(Image sequences with motion text)
#####

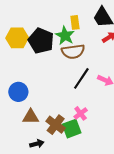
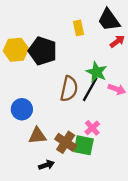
green star: (65, 36) -> (97, 72), moved
brown semicircle: (73, 52) -> (69, 89), moved, turned -65
green square: (72, 129) -> (84, 145), turned 36

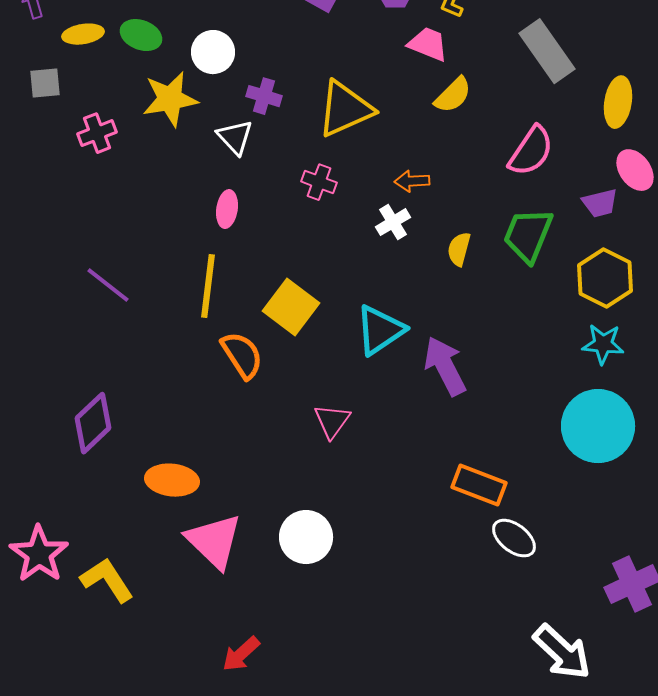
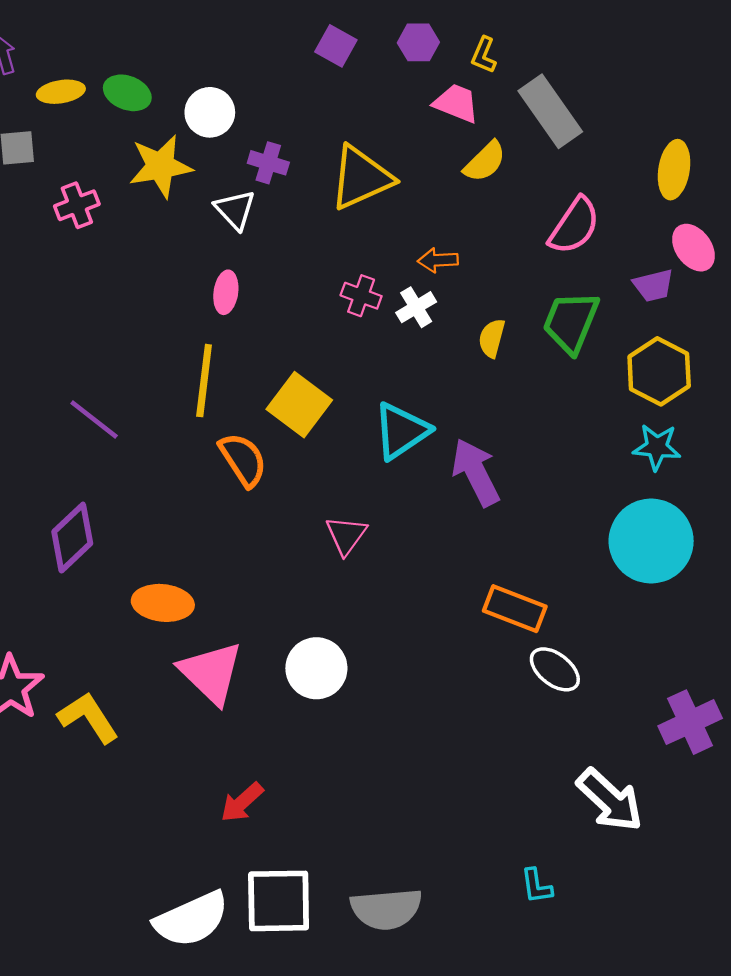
gray rectangle: (547, 51) -> (550, 111), moved
pink cross: (319, 182) -> (361, 296), moved
purple line: (108, 285) -> (94, 420), moved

#####

■ WHAT YOU SHOULD DO ■
Each line above is to be transcribed exactly, though its pictures are not.

■ EXPECTED OUTPUT ■
green star: (65, 36) -> (97, 72), moved
brown semicircle: (73, 52) -> (69, 89), moved, turned -65
green square: (72, 129) -> (84, 145), turned 36

gray rectangle: (547, 51) -> (550, 111), moved
pink cross: (319, 182) -> (361, 296), moved
purple line: (108, 285) -> (94, 420), moved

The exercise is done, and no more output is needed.